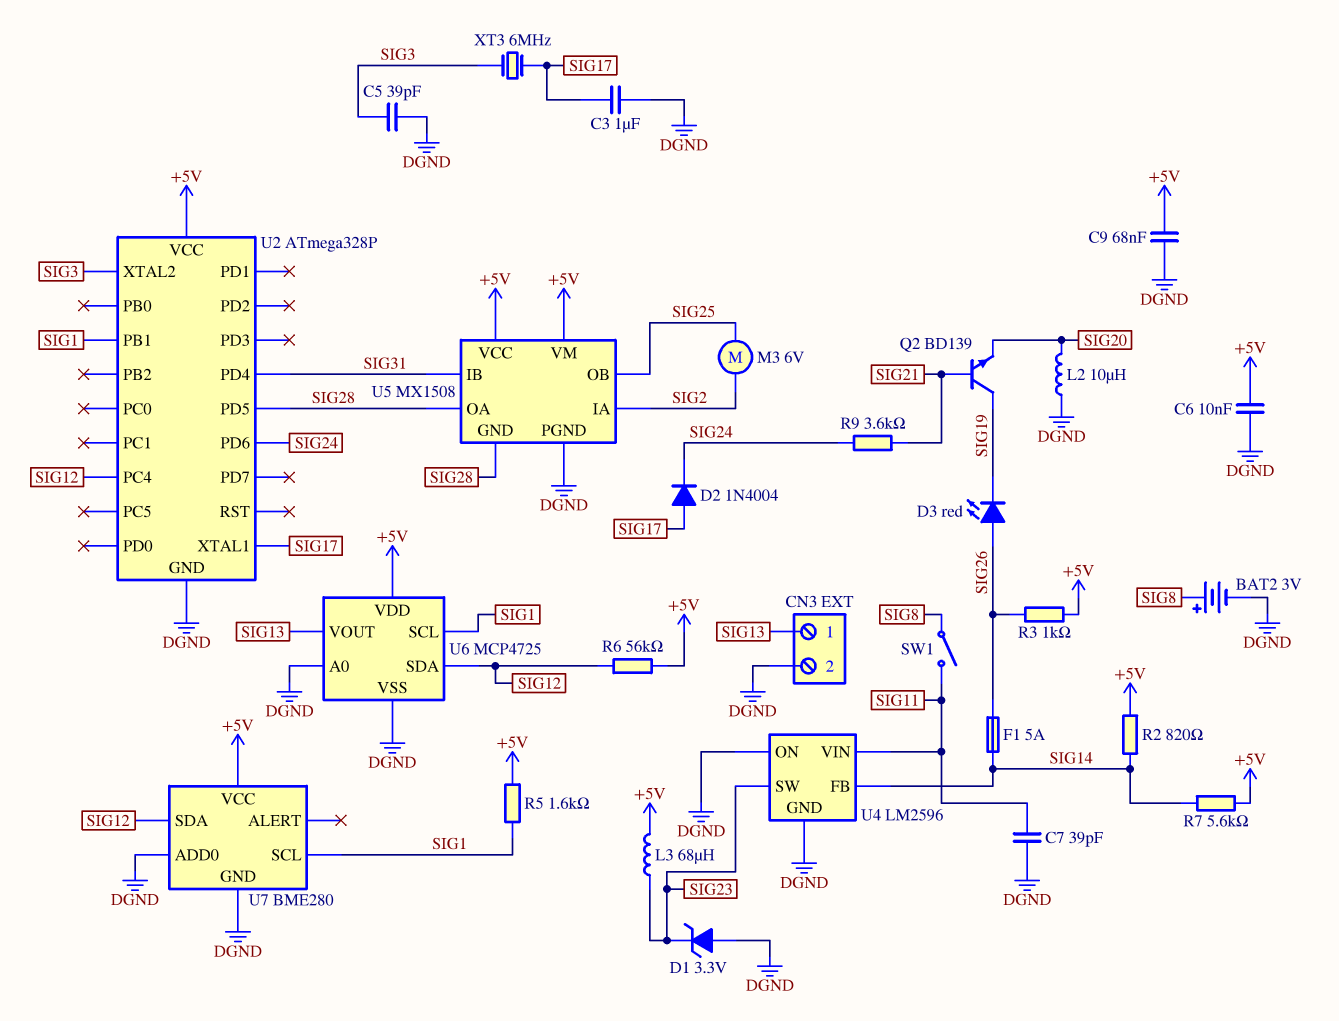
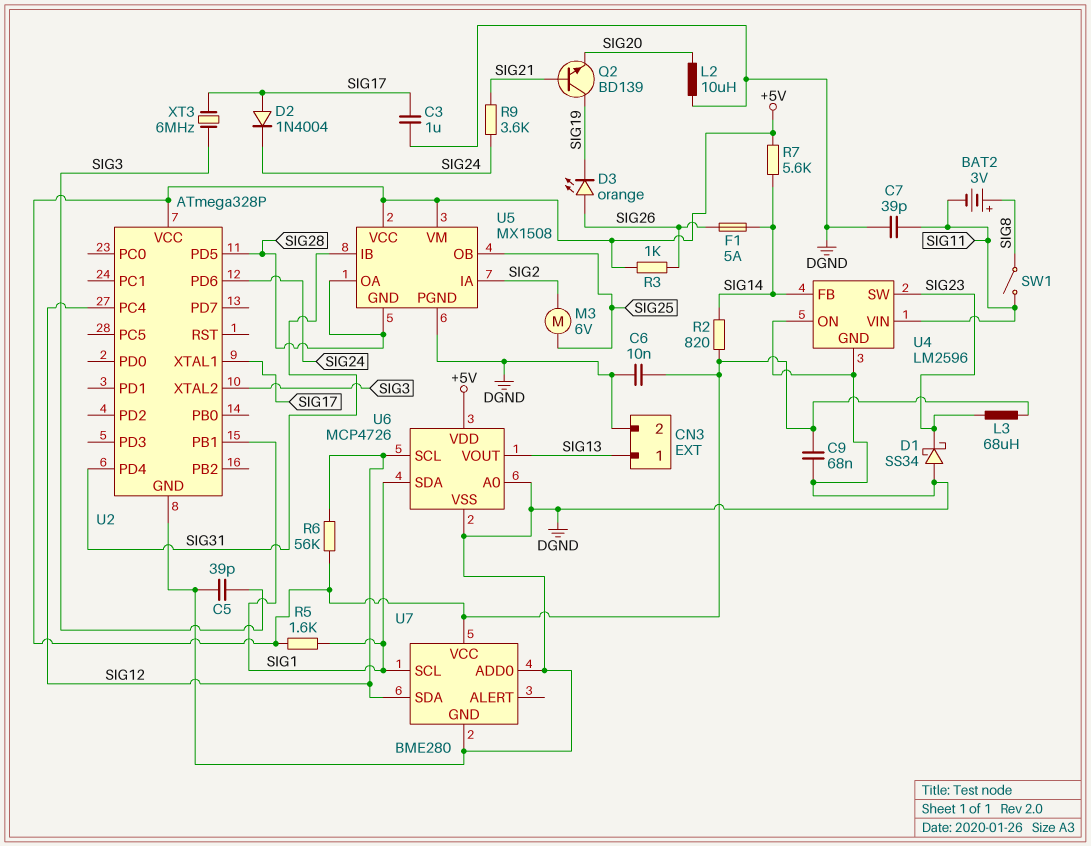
BAT2: 3V (plus SIG8, minus DGND) -> 3V (plus SIG8, minus SIG11)
D1: zener 3.3V (A DGND, K SIG23) -> schottky SS34 (A DGND, K SIG23)
D3: LED red (A SIG26, K SIG19) -> LED orange (A SIG26, K SIG19)
U6: MCP4725 -> MCP4726
U6 pin SCL: SIG1 -> SIG12
U6 pin SDA: SIG12 -> SIG1

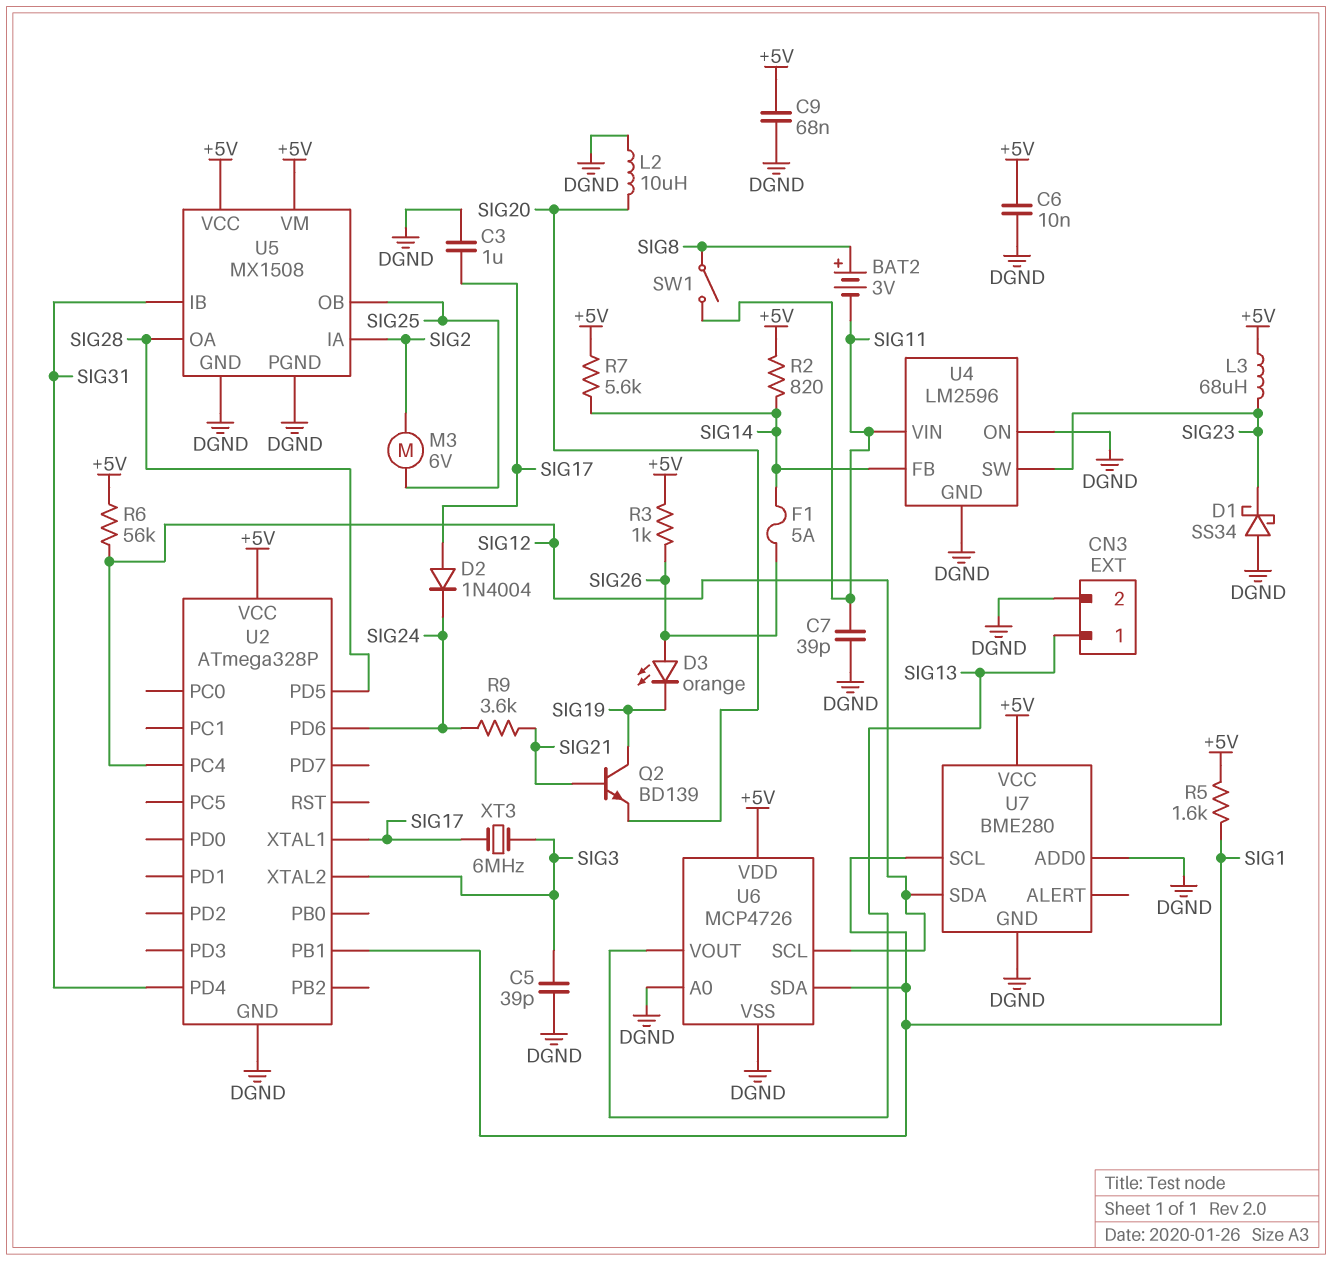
U5 pin GND: SIG28 -> DGND

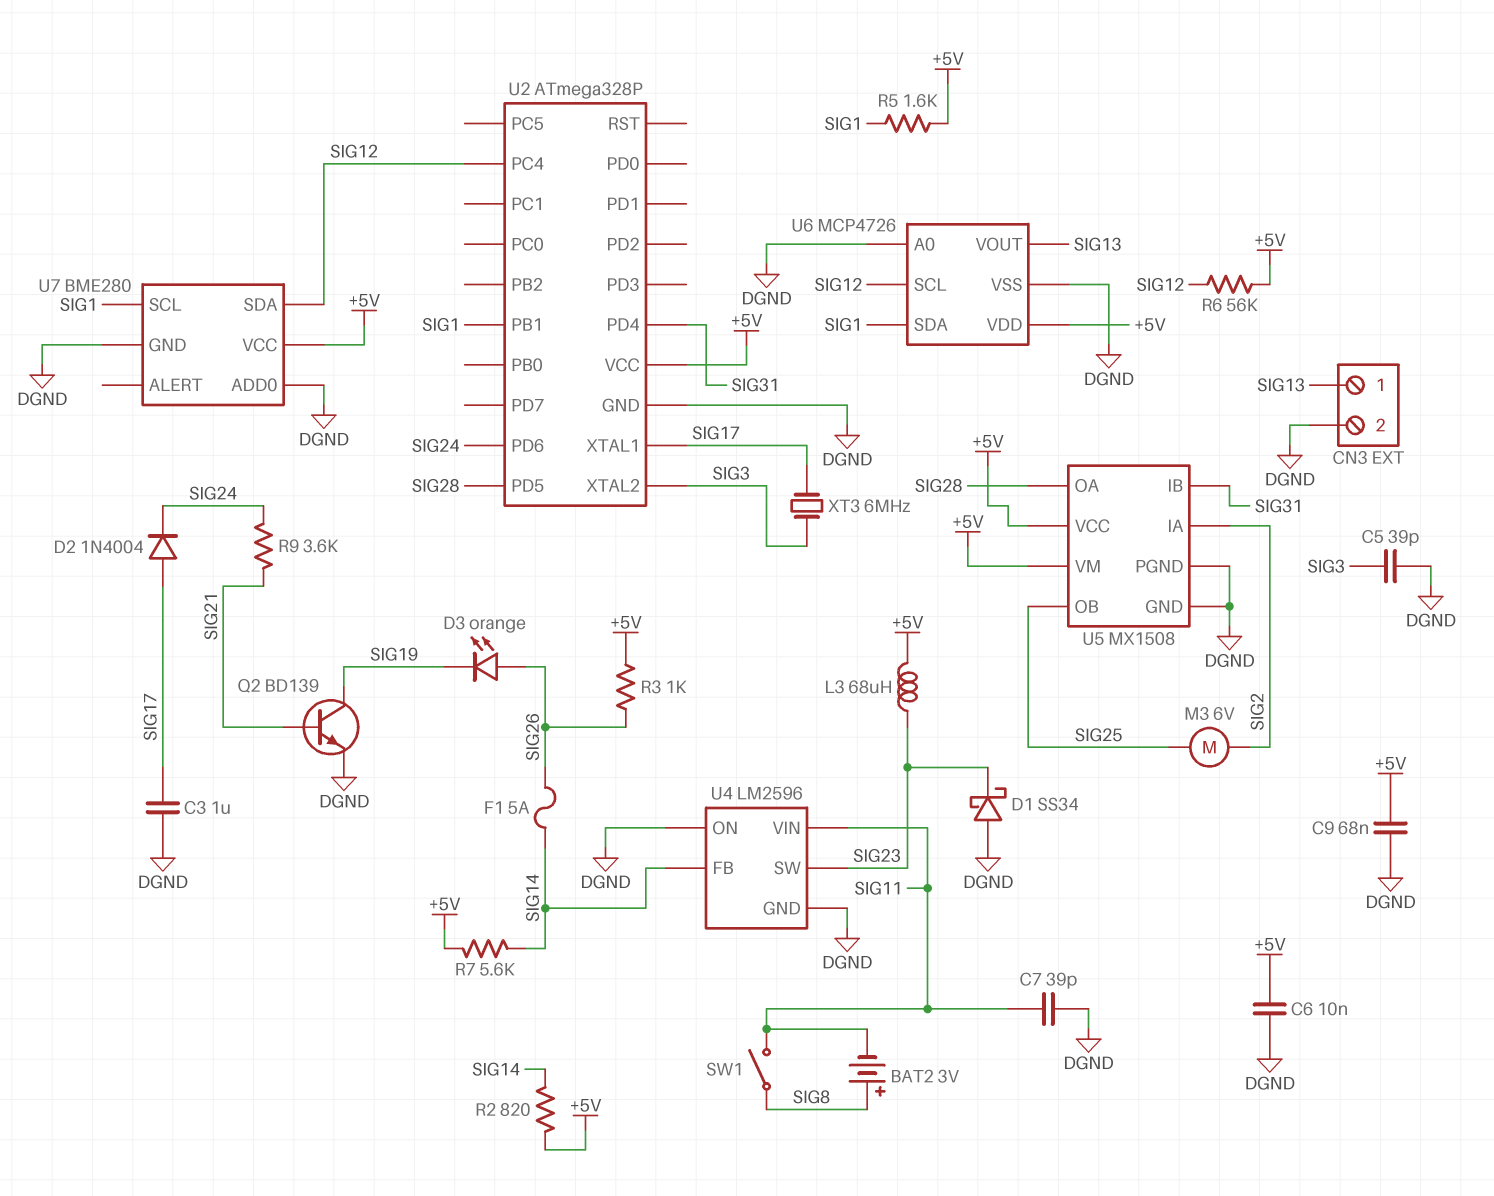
L2: 10uH (DGND, SIG20) -> none
Q2: NPN BD139 (B SIG21, C SIG19, E SIG20) -> NPN BD139 (B SIG21, C SIG19, E DGND)

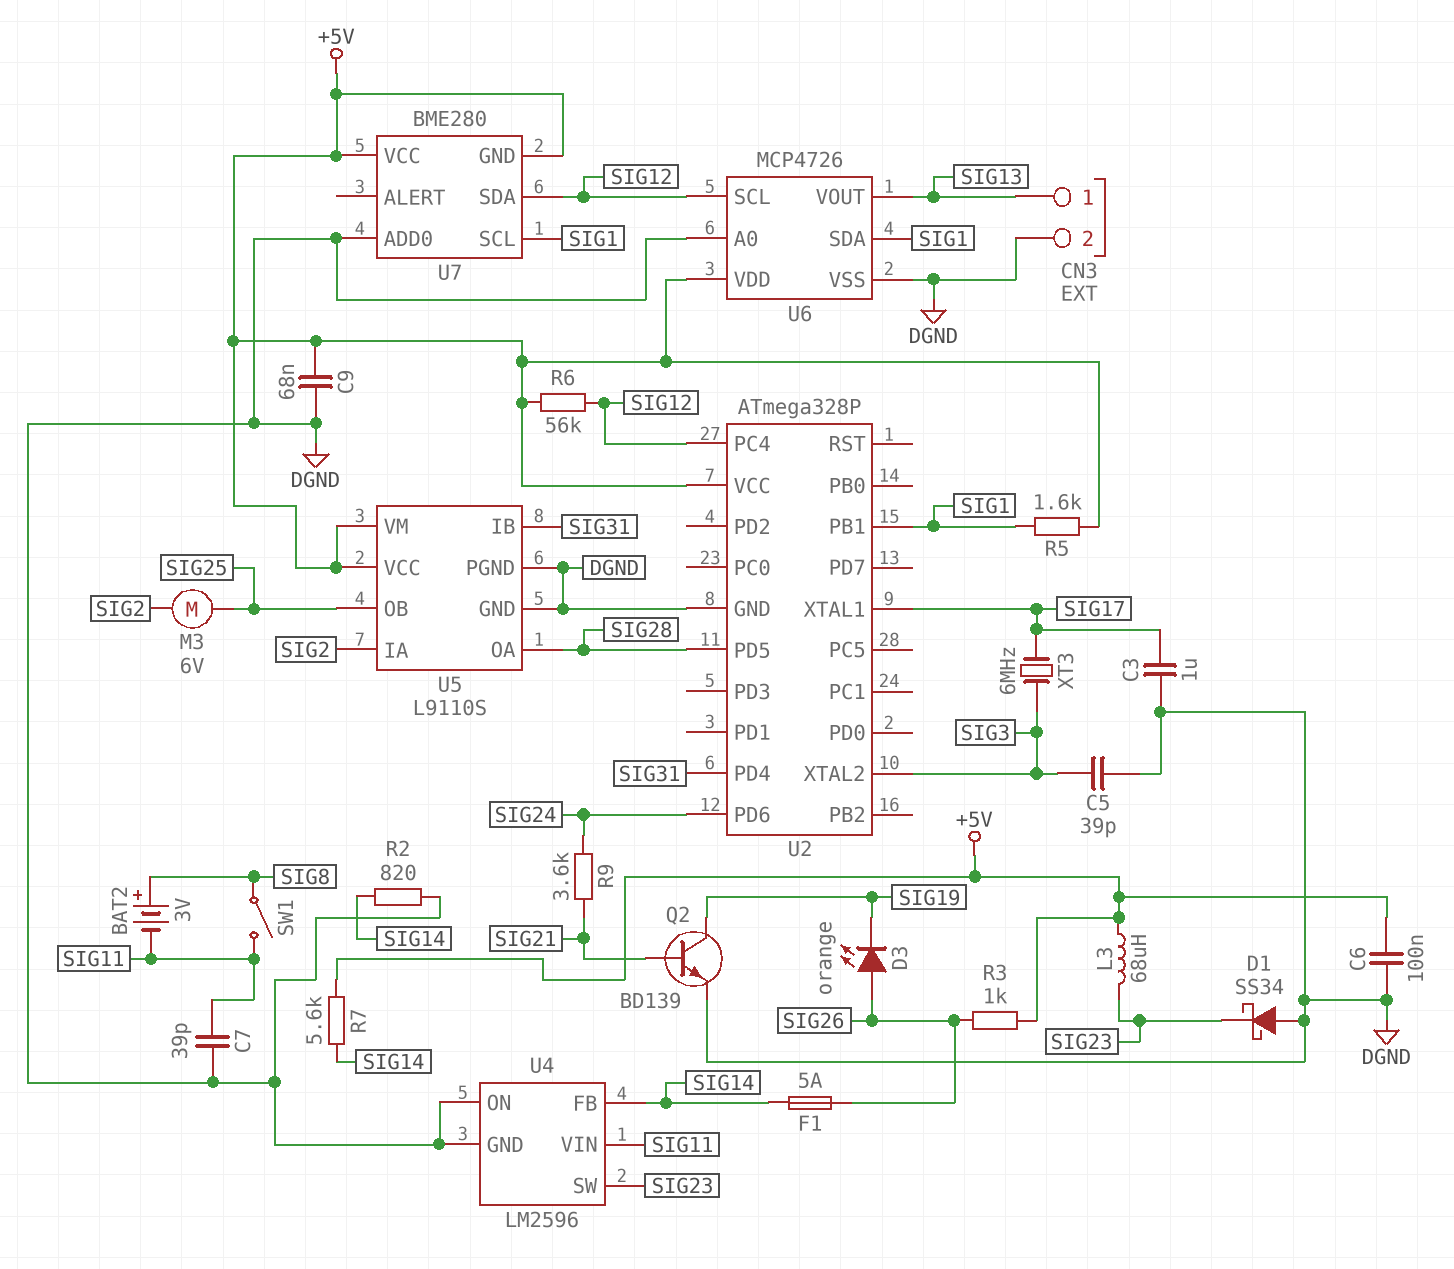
C6: 10nF (+5V, DGND) -> 100nF (+5V, DGND)
D2: diode 1N4004 (A SIG17, K SIG24) -> none
R2: 820 (+5V, SIG14) -> 820 (DGND, SIG14)
U5: MX1508 -> L9110S
U7 pin GND: DGND -> +5V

WORK INSTRUCTION: Your answer should consist of the lines of the listing that contain "none", copied as they stand.

ANSWER SECTION:
L2: 10uH (DGND, SIG20) -> none
D2: diode 1N4004 (A SIG17, K SIG24) -> none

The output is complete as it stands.